● **Problem to solve**:
Among the entries that follow, some lines contain the word "scissors". Show all of them.

[Object change listings]
= Beginning of Section =

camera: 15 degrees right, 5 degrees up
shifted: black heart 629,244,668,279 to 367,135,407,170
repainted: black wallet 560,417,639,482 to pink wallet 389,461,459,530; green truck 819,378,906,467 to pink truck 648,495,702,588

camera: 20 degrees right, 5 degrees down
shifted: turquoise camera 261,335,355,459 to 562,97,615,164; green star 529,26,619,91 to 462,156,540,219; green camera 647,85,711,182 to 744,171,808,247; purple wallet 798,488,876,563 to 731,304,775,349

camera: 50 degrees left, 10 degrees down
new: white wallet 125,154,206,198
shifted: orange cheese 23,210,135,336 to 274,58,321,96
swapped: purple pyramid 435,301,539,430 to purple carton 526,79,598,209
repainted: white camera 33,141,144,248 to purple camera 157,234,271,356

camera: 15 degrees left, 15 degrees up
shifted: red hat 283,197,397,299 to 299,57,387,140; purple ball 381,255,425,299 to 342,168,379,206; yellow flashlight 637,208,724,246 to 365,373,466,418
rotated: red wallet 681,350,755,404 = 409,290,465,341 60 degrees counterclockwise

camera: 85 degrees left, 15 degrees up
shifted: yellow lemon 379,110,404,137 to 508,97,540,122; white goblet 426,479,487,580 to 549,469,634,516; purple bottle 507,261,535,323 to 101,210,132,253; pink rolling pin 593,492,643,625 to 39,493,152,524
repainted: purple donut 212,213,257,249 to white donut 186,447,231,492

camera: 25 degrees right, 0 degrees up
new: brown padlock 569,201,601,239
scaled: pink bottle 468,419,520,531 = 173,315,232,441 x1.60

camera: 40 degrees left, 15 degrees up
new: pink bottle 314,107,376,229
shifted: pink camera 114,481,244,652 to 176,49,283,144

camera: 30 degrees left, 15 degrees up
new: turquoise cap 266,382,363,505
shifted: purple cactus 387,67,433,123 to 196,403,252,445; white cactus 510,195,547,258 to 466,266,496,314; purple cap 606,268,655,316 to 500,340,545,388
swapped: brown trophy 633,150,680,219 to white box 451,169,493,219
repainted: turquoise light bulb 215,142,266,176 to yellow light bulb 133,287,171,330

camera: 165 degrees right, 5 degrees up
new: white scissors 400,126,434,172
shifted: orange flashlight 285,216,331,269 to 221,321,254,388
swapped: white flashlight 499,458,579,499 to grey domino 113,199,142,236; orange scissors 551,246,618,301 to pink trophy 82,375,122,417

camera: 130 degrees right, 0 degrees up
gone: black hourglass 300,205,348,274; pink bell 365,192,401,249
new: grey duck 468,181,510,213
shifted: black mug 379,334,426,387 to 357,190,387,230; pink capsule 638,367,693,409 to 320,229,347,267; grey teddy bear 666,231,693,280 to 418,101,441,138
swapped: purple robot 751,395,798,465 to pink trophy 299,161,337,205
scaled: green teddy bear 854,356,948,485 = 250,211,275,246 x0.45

= End of Section =

● **Response below**:
new: white scissors 400,126,434,172
swapped: white flashlight 499,458,579,499 to grey domino 113,199,142,236; orange scissors 551,246,618,301 to pink trophy 82,375,122,417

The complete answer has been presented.